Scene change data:

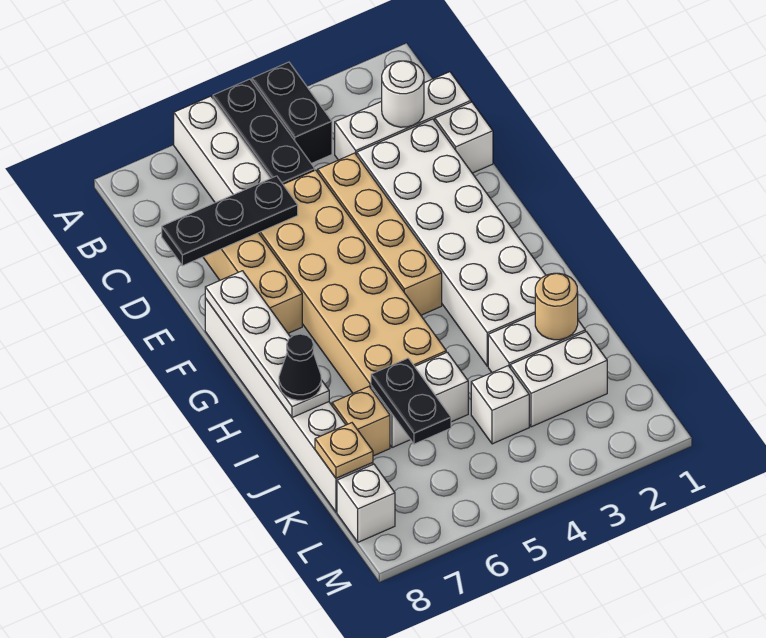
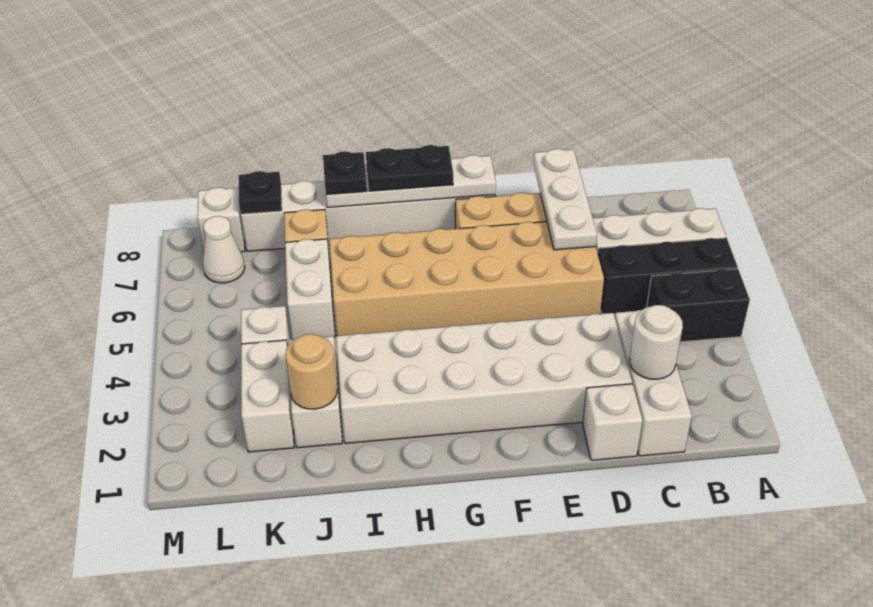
tan brick D4:G4 level 1 -> none
black plate D6:D8 level 2 -> white plate D6:D8 level 2
black cone I8 level 3 -> black plate I8 level 3
black plate J6:K6 level 2 -> black plate G8:H8 level 3
tan plate K8 level 2 -> black plate K8 level 2
none -> white cone L7 level 1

Task to carry out —
Exactly the lines from the one containing "black cone I8" through the final line of the records must appear in your reply, and no others.

Completed task —
black cone I8 level 3 -> black plate I8 level 3
black plate J6:K6 level 2 -> black plate G8:H8 level 3
tan plate K8 level 2 -> black plate K8 level 2
none -> white cone L7 level 1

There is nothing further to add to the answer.